═══ Recorded data

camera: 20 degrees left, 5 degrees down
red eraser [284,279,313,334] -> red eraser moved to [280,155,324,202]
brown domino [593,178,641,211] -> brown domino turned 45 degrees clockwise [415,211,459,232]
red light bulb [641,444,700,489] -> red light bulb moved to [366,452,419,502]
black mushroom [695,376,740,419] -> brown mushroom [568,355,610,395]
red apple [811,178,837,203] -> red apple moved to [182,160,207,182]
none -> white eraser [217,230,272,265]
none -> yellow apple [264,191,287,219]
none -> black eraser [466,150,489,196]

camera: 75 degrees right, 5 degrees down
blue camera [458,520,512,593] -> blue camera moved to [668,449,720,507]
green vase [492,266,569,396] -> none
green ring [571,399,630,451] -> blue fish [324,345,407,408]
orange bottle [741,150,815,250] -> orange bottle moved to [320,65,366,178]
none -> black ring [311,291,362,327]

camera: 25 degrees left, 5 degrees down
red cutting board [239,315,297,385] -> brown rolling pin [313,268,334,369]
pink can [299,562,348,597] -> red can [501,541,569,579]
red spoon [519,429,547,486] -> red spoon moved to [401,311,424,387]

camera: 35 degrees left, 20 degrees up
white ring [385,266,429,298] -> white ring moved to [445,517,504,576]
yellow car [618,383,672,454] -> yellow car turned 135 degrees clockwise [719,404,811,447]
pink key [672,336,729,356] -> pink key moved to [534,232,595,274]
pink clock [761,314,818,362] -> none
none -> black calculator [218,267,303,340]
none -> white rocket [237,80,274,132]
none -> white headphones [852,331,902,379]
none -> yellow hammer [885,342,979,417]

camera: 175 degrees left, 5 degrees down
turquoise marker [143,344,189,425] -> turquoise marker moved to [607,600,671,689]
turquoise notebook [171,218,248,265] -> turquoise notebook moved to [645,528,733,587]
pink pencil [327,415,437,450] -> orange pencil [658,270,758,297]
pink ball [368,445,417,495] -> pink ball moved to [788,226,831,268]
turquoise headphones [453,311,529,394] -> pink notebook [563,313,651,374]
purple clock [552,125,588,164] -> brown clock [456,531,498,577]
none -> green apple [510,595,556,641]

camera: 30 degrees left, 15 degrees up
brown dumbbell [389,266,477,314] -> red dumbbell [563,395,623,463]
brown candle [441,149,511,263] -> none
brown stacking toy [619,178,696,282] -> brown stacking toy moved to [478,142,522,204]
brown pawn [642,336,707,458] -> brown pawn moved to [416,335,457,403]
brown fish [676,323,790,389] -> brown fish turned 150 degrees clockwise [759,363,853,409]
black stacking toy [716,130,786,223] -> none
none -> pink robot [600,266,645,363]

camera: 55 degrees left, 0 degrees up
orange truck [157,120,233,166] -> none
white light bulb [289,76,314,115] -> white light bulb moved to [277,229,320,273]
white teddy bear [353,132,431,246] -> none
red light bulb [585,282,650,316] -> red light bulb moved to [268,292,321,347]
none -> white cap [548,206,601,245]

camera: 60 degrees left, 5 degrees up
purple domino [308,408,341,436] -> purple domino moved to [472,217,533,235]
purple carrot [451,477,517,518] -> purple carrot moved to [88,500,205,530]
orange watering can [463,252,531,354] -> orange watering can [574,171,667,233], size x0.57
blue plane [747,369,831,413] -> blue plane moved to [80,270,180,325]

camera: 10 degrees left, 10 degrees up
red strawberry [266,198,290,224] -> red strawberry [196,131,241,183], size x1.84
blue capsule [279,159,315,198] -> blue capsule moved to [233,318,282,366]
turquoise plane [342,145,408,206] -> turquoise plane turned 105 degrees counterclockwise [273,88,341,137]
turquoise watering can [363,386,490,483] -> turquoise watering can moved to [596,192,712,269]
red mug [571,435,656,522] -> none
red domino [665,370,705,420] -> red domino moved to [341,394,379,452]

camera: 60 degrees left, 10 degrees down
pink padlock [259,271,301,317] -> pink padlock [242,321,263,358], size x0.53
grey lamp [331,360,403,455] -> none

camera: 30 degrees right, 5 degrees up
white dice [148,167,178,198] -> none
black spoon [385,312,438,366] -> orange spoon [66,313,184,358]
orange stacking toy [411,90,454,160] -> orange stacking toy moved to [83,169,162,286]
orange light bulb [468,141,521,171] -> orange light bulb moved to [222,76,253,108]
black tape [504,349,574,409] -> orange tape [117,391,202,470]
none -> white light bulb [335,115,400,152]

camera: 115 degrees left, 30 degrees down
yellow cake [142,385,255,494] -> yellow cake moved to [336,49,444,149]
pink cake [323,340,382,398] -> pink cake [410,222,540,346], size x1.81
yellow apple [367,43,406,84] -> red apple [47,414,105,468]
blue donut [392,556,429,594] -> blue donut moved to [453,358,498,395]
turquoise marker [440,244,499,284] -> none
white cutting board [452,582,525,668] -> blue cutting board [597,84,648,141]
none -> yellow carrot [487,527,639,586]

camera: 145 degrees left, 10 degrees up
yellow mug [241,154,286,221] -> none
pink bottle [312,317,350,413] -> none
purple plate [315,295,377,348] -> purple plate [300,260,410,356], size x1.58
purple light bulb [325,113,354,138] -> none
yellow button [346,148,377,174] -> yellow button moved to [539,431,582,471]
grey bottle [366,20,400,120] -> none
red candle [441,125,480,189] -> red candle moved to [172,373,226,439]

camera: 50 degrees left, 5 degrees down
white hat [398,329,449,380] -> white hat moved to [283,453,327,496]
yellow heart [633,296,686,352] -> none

══════

▶ _What this task involves_: For each line above that carries the word "light", copy it out.

▶ _Completed exercise_:
red light bulb [641,444,700,489] -> red light bulb moved to [366,452,419,502]
white light bulb [289,76,314,115] -> white light bulb moved to [277,229,320,273]
red light bulb [585,282,650,316] -> red light bulb moved to [268,292,321,347]
orange light bulb [468,141,521,171] -> orange light bulb moved to [222,76,253,108]
none -> white light bulb [335,115,400,152]
purple light bulb [325,113,354,138] -> none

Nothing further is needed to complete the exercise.